Segment Open

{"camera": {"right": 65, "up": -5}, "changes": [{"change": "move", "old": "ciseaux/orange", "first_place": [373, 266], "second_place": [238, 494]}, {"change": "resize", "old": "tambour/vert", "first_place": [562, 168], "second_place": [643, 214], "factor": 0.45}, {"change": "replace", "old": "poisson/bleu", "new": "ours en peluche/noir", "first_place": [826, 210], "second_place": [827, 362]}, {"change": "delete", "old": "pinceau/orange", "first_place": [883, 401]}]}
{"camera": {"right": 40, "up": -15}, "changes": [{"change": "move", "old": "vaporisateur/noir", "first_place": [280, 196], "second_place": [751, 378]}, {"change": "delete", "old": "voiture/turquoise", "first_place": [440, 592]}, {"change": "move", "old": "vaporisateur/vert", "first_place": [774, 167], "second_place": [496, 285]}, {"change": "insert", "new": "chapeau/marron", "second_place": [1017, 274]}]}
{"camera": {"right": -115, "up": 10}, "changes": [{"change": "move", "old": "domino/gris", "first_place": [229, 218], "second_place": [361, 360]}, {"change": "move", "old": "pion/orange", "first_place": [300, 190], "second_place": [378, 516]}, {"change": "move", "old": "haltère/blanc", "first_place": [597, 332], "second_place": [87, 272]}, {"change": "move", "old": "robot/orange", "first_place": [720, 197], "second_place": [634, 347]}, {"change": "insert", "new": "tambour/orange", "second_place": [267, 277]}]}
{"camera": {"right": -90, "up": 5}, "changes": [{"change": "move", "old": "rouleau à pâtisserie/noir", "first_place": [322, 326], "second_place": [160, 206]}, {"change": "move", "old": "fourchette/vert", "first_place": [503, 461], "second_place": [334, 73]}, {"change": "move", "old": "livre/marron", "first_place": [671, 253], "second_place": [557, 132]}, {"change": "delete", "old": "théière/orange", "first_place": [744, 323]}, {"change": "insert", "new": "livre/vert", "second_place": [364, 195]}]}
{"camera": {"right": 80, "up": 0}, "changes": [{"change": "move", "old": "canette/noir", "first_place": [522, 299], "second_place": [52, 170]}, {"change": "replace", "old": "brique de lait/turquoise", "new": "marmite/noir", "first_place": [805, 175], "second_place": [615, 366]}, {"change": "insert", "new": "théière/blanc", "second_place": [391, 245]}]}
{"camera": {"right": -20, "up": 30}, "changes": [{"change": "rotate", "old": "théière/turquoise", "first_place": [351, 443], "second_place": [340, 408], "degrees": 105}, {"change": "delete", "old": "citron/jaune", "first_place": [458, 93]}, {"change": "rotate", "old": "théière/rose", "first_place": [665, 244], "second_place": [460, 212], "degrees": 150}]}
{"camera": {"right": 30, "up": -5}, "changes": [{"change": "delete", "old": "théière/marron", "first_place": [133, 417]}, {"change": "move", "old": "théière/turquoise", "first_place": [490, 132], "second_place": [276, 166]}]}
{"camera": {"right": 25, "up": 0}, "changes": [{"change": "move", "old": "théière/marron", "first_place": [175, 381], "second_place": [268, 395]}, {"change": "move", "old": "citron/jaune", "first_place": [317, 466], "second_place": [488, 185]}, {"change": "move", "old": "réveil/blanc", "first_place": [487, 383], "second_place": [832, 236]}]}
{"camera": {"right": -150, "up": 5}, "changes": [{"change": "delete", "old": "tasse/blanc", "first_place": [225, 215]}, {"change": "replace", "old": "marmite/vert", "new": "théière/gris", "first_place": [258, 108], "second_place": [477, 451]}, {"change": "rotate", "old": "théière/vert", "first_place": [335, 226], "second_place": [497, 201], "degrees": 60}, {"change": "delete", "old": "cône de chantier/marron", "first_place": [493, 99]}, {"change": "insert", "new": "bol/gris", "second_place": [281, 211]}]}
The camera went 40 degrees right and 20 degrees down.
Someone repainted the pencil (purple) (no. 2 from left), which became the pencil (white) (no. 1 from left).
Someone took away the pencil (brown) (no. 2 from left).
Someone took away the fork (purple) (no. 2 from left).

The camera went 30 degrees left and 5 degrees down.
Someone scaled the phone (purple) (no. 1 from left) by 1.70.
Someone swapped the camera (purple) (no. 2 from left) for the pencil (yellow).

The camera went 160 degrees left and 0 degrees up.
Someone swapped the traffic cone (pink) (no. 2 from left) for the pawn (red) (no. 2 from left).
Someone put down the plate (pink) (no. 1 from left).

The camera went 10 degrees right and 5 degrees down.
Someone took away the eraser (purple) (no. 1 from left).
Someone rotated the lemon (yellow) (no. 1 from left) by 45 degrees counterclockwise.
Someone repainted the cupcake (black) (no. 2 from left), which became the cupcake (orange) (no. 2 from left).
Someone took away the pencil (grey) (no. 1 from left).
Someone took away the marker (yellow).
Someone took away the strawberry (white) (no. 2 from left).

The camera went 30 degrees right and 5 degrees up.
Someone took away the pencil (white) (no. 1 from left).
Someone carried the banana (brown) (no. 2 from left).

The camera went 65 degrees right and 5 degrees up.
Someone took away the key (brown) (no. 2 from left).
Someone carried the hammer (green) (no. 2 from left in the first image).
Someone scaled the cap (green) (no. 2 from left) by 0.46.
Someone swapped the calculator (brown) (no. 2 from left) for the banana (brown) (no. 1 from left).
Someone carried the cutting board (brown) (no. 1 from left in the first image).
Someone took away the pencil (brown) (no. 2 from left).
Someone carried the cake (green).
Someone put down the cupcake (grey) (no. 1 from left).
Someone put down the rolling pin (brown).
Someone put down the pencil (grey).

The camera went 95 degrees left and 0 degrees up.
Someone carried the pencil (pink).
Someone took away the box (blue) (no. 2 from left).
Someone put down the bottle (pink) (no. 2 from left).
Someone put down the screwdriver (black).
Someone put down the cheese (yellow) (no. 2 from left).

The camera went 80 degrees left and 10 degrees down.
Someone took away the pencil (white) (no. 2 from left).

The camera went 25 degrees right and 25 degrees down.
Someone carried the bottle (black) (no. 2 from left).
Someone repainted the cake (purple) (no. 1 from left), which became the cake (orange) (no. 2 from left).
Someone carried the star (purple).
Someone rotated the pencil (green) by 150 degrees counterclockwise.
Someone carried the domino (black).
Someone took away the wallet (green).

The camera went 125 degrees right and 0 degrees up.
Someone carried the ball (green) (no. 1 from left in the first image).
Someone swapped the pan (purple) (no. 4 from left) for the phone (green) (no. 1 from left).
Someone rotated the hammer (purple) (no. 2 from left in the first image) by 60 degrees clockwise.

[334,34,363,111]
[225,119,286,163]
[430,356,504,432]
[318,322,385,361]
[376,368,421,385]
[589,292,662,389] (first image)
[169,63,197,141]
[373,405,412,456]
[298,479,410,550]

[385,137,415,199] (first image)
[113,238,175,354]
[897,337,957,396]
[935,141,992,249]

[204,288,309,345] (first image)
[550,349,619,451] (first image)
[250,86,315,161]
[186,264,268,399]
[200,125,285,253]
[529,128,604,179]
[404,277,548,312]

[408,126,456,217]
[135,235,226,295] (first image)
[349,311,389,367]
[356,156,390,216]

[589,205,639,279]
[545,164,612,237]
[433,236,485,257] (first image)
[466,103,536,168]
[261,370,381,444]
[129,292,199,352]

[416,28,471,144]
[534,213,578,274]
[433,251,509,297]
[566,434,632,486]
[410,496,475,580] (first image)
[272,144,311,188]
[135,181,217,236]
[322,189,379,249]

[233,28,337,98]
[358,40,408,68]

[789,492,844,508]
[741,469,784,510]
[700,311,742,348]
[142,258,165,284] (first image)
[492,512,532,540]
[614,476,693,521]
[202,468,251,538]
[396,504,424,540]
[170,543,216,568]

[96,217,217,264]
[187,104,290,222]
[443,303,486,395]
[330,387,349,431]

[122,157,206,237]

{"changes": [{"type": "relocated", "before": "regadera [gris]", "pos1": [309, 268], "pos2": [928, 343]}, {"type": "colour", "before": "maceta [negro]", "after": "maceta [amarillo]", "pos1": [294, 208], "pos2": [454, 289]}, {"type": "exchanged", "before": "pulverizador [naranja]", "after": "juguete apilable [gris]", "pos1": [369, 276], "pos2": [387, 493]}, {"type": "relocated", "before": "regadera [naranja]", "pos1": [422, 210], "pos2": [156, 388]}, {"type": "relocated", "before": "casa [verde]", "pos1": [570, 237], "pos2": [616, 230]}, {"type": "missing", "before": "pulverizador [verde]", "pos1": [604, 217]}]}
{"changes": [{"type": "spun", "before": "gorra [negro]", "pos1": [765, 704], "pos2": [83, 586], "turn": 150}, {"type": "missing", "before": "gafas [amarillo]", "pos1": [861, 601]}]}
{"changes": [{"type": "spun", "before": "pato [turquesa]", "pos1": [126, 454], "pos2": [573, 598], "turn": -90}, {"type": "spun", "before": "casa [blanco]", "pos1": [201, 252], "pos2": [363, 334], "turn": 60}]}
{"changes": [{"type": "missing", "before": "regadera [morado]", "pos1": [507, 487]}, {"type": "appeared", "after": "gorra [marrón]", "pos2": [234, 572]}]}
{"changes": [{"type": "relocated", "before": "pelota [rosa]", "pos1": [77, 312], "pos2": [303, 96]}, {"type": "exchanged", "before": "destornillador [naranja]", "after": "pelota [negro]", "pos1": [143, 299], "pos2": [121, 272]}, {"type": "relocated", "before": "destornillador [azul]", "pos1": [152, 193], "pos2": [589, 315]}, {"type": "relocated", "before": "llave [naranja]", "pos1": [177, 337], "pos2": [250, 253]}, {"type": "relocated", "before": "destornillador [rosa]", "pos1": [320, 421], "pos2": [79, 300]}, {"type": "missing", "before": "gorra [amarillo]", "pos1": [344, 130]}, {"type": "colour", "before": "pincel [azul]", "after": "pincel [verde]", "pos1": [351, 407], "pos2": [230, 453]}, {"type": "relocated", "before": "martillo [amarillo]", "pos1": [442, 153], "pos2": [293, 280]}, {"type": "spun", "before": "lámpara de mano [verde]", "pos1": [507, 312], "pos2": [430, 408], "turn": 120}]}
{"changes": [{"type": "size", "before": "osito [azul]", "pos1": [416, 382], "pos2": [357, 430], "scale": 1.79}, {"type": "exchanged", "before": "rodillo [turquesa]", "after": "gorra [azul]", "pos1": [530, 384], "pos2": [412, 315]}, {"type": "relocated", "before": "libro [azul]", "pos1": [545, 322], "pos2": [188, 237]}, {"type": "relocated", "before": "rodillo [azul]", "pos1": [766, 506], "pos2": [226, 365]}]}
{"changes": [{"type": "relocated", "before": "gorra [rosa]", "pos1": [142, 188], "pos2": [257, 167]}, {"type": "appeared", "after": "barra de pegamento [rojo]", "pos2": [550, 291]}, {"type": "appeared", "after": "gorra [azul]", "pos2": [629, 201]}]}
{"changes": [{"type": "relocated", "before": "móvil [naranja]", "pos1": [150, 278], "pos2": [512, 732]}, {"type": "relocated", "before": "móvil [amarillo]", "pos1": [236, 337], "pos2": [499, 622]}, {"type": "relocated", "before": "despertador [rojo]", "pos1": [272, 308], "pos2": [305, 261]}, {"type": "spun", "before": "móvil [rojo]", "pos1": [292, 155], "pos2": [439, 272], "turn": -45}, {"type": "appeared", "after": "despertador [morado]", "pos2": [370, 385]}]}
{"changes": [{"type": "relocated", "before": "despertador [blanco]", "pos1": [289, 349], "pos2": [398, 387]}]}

Segment Closed

Exactly the lines above from the one with "[589,292,662,389] (first image)" to the one with "[373,405,412,456]", both included, are to be quoted; leave the rest out.

**Reply**
[589,292,662,389] (first image)
[169,63,197,141]
[373,405,412,456]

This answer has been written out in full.